- Task requirements -
Only the lines from the one with "gray arrow: (128, 476) -> (141, 250), moved" through the final line below belong in the answer, copied exactly and without pictures.

- Two-dimensional motion records -
- Opening Delimiter -

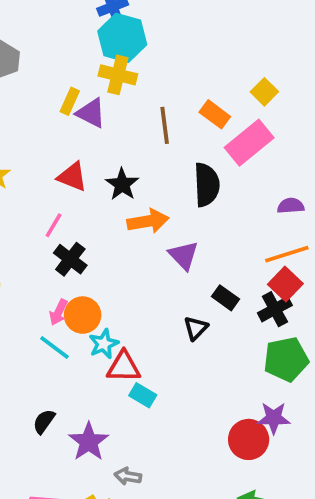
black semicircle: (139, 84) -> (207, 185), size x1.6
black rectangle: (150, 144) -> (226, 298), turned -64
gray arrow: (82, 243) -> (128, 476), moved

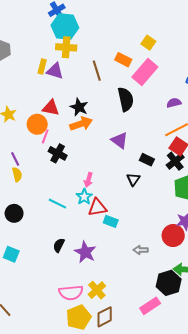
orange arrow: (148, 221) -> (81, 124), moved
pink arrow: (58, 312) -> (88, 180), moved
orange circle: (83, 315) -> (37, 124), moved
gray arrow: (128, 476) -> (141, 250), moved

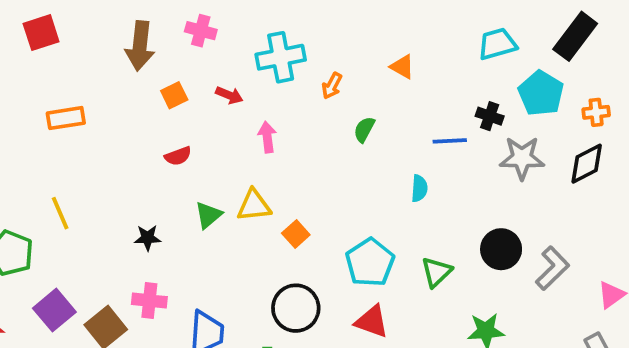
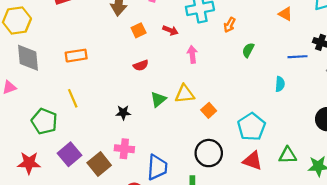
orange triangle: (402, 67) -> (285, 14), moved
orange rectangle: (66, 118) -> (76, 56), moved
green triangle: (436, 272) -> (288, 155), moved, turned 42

- Closing Delimiter -

- Written answer -
gray arrow: (128, 476) -> (141, 250), moved

orange triangle: (402, 67) -> (285, 14), moved
orange rectangle: (66, 118) -> (76, 56), moved
green triangle: (436, 272) -> (288, 155), moved, turned 42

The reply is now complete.